What you will do. Make an exact copy of the entries below with the pictures removed.

Excerpted data.
• • • •
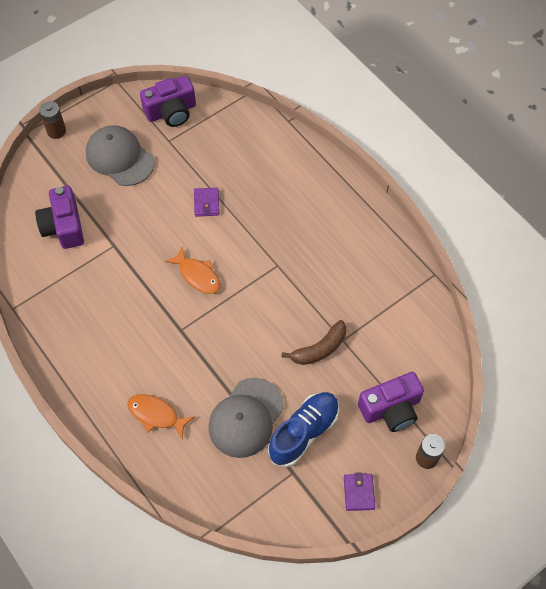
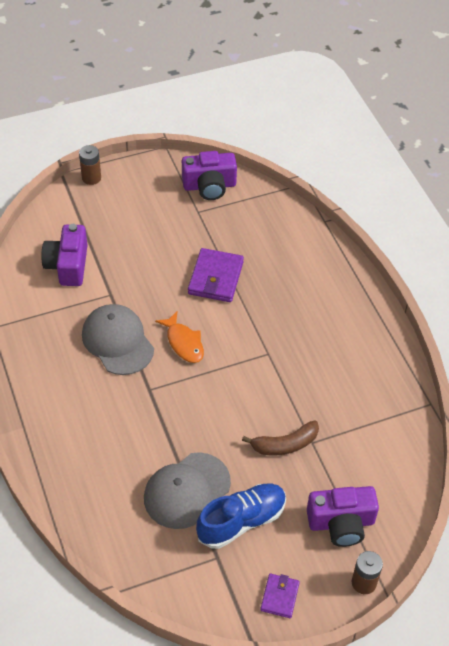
camera: 15 degrees right, 10 degrees down
grey cap [86,125,155,186] -> grey cap moved to [82,304,154,375]
orange fish [127,394,195,439] -> none
purple wallet [194,188,220,217] -> purple wallet [188,248,244,302], size x1.74

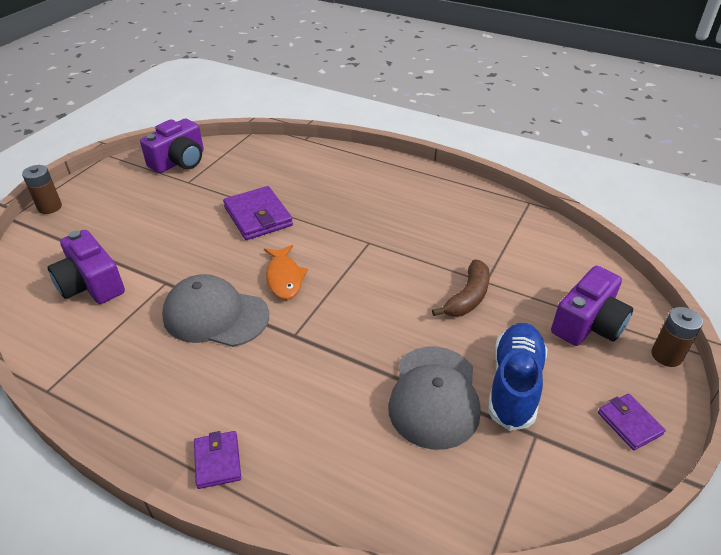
camera: 40 degrees left, 10 degrees down
orange fish [155,312,204,363] -> orange fish turned 60 degrees clockwise [264,245,308,299]
none -> purple wallet [194,431,241,489]

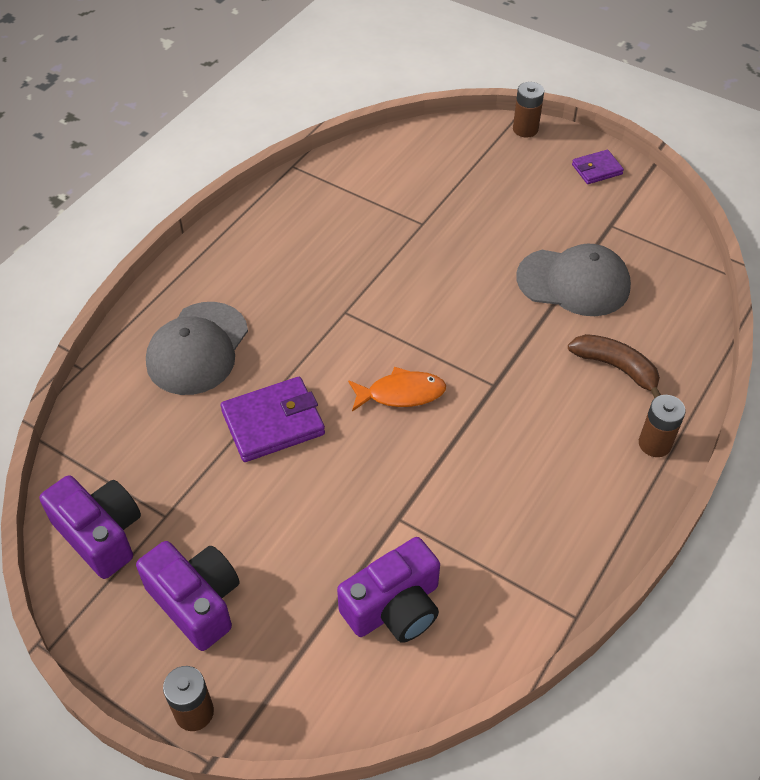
camera: 85 degrees left, 10 degrees up
grey cap [162,274,269,347] -> grey cap moved to [146,302,248,395]
purple wallet [194,431,241,489] -> brown battery [639,395,686,457]
brown banana [432,260,490,317] -> brown banana moved to [568,334,661,398]
blue shoe [488,323,548,431] -> none
purple camera [551,266,633,346] -> purple camera moved to [136,541,240,651]

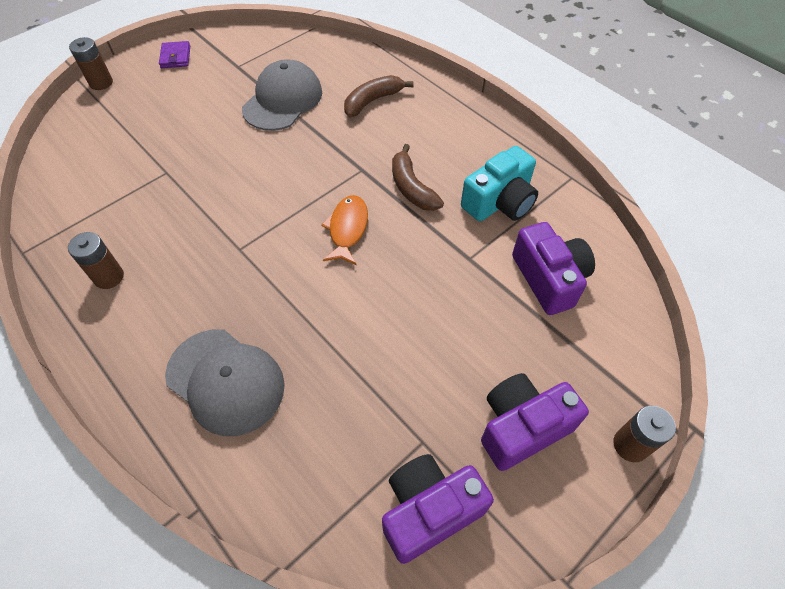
camera: 75 degrees left, 5 degrees up
purple wallet [221,377,325,462] -> none
brown battery [639,395,686,457] -> brown battery moved to [68,232,124,289]
none -> brown banana [392,144,444,211]
none -> turquoise camera [461,146,538,221]

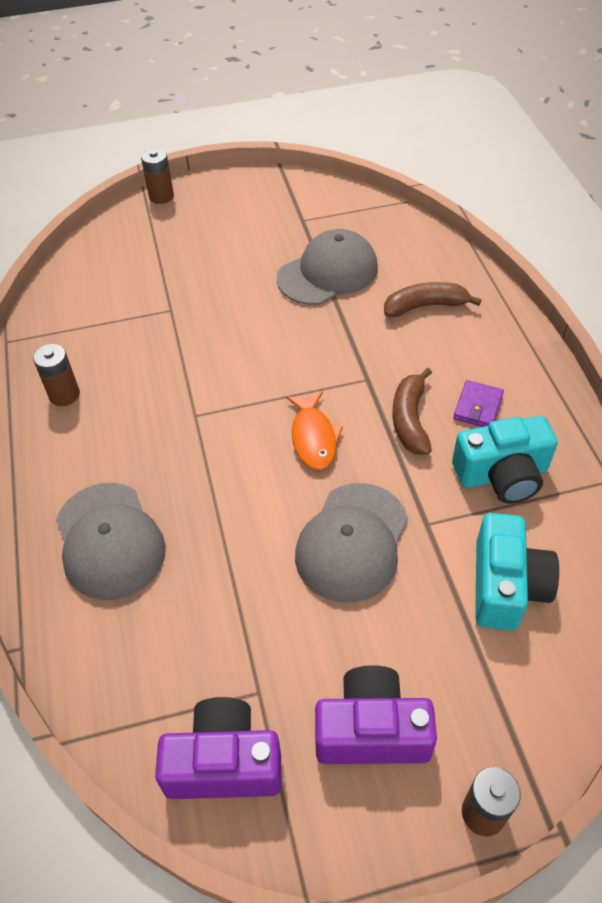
camera: 30 degrees right, 5 degrees down
purple wallet [159,41,190,68] -> purple wallet moved to [453,380,504,427]
orange fish [321,195,368,265] -> orange fish turned 135 degrees clockwise [286,392,343,470]
purple camera [512,222,595,315] -> turquoise camera [475,513,559,630]
none -> grey cap [295,483,408,603]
• • • •
Solution below.
camera: 15 degrees right, 10 degrees down
grey cap [86,125,155,186] -> grey cap moved to [82,304,154,375]
orange fish [127,394,195,439] -> none
purple wallet [194,188,220,217] -> purple wallet [188,248,244,302], size x1.74

camera: 40 degrees left, 10 degrees down
orange fish [155,312,204,363] -> orange fish turned 60 degrees clockwise [264,245,308,299]
none -> purple wallet [194,431,241,489]

camera: 85 degrees left, 10 degrees up
grey cap [162,274,269,347] -> grey cap moved to [146,302,248,395]
purple wallet [194,431,241,489] -> brown battery [639,395,686,457]
brown banana [432,260,490,317] -> brown banana moved to [568,334,661,398]
blue shoe [488,323,548,431] -> none
purple camera [551,266,633,346] -> purple camera moved to [136,541,240,651]

camera: 75 degrees left, 5 degrees up
purple wallet [221,377,325,462] -> none
brown battery [639,395,686,457] -> brown battery moved to [68,232,124,289]
none -> brown banana [392,144,444,211]
none -> turquoise camera [461,146,538,221]

camera: 30 degrees right, 5 degrees down
purple wallet [159,41,190,68] -> purple wallet moved to [453,380,504,427]
orange fish [321,195,368,265] -> orange fish turned 135 degrees clockwise [286,392,343,470]
purple camera [512,222,595,315] -> turquoise camera [475,513,559,630]
none -> grey cap [295,483,408,603]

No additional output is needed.